WHAT IS NEEDED:
Pick out all lines in the listing holding the string "masks" and copy them.

Stored items
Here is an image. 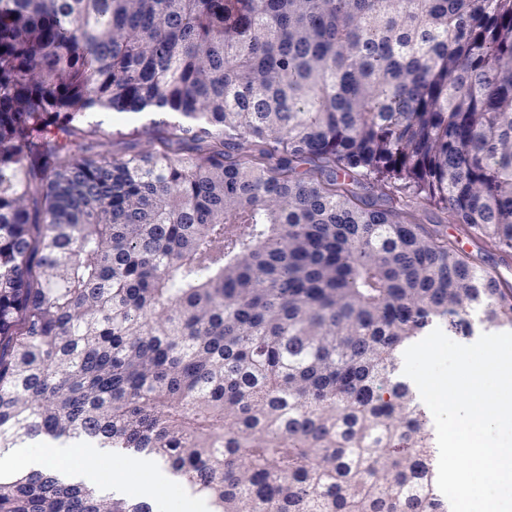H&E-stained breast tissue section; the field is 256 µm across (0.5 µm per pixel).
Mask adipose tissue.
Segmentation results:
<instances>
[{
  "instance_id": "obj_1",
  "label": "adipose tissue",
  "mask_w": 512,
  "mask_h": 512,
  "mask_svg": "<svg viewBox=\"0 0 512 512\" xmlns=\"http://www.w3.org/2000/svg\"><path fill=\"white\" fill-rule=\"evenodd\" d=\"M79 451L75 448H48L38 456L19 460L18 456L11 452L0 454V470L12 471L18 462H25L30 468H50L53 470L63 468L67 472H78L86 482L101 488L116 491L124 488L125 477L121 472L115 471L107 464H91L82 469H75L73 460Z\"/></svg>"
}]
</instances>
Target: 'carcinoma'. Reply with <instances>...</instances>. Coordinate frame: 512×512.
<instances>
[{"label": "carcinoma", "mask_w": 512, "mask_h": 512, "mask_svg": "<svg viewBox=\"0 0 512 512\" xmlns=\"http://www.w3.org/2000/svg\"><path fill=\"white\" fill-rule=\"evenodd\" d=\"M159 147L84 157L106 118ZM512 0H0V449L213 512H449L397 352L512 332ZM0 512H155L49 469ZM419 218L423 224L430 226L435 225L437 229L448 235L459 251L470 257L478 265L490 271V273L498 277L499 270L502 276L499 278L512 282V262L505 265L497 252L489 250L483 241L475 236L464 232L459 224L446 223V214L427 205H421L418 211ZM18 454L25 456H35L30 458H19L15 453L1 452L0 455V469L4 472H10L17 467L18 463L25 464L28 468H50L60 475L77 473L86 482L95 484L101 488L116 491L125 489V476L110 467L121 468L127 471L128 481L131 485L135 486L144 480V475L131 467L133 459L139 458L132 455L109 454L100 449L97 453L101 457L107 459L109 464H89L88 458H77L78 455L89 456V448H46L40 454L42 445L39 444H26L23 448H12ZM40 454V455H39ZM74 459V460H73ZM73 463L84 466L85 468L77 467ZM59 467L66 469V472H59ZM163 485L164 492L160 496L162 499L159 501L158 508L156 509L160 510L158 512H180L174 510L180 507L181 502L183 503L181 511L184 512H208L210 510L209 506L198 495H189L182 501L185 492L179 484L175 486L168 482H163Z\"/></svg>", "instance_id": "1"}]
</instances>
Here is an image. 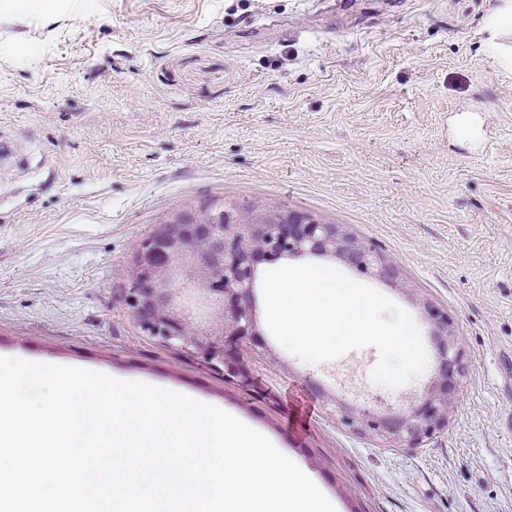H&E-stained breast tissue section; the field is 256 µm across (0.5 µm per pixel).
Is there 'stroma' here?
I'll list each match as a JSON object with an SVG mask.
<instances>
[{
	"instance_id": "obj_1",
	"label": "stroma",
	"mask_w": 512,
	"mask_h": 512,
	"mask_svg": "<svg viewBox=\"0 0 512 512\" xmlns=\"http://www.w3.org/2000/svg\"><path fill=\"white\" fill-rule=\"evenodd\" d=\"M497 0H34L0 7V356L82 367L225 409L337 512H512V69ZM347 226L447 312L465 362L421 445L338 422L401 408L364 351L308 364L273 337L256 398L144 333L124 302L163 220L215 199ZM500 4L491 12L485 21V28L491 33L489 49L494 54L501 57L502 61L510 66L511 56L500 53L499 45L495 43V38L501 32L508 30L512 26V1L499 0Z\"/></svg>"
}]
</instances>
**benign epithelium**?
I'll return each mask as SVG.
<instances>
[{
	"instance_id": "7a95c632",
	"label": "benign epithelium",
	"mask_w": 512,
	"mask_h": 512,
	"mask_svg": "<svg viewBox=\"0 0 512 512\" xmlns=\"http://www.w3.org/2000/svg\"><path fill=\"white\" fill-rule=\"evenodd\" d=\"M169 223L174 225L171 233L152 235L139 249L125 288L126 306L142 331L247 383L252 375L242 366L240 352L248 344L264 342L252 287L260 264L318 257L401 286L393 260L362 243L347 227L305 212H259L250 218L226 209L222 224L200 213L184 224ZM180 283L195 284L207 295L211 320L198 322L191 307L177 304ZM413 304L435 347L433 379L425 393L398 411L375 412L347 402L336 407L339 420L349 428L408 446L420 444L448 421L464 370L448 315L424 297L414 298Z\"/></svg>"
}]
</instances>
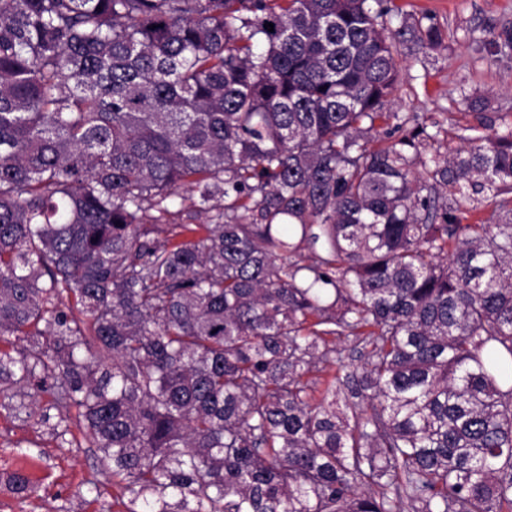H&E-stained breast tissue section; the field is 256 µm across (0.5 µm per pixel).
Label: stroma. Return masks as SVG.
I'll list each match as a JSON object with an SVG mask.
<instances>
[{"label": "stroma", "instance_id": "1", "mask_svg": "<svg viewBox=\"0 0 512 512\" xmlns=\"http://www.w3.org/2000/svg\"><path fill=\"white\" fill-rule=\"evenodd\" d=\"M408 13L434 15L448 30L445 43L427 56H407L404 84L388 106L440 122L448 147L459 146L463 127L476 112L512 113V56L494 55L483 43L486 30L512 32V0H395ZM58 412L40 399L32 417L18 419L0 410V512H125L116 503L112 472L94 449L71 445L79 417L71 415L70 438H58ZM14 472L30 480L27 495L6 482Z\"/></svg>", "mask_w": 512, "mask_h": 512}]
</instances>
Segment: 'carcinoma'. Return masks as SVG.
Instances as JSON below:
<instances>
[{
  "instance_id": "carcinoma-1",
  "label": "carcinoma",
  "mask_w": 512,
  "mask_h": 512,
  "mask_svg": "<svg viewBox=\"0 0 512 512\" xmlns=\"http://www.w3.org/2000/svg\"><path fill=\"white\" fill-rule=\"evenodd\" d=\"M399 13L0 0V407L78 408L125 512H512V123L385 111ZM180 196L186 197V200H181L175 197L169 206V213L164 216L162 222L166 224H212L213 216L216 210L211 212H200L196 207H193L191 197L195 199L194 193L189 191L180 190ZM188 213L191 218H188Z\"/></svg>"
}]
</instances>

* * *

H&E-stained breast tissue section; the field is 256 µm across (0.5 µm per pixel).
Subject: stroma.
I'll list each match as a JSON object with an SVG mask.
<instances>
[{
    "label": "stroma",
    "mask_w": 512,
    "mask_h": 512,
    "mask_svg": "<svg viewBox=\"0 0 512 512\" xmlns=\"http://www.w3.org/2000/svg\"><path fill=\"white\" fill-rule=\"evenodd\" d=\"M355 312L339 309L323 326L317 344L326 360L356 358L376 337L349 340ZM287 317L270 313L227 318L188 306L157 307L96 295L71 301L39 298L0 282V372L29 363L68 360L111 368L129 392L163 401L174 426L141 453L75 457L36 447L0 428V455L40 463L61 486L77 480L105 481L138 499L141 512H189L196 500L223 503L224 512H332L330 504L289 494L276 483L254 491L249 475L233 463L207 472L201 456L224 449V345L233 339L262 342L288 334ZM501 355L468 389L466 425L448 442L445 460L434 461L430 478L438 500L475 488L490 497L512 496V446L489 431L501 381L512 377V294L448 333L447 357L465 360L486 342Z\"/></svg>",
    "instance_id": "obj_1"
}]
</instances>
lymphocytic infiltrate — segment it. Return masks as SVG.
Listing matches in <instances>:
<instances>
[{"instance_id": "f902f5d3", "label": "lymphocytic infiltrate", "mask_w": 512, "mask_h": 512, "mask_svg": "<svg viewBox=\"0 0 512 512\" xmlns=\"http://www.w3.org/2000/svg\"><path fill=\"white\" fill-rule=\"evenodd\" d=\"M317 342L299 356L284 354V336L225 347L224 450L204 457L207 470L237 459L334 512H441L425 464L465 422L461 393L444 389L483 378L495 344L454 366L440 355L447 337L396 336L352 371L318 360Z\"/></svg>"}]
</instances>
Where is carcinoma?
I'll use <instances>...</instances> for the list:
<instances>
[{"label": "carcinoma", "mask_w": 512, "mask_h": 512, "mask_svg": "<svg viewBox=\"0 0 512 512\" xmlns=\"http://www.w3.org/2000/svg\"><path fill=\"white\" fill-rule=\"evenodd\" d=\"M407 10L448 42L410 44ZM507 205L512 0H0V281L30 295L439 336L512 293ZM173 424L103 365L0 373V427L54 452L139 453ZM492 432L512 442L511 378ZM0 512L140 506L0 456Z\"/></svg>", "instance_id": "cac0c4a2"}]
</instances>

TASK ANSWER:
Label: stroma. Return masks as SVG.
Segment: 'carcinoma'. Return masks as SVG.
lymphocytic infiltrate — segment it. Return masks as SVG.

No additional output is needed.